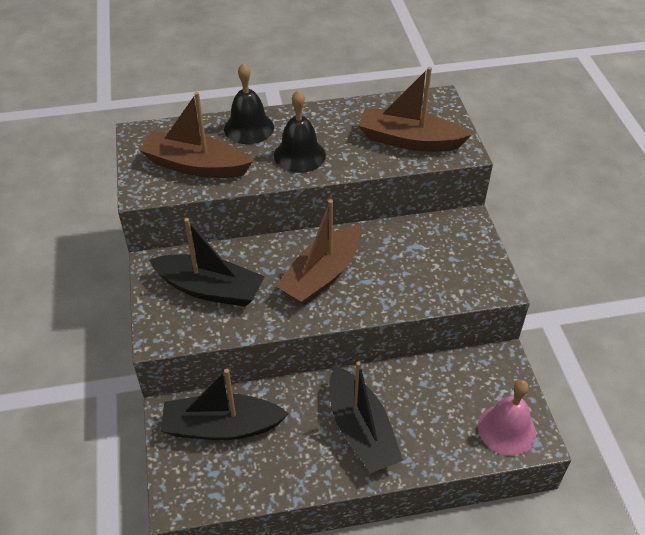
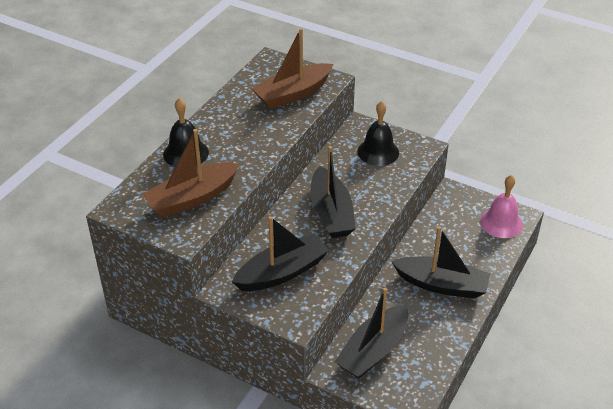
camera: 50 degrees left, 5 degrees down
(299, 155) = (245, 146): black bell -> black bell (378, 152)
(322, 275) = (331, 213): brown boat -> black boat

────

YOUR GOAL: Copy the lines above exactly, beginning at the line containing "(299, 155) = (245, 146): black" and stopping at the last line.

RESULT FOR THIS EXERCISE:
(299, 155) = (245, 146): black bell -> black bell (378, 152)
(322, 275) = (331, 213): brown boat -> black boat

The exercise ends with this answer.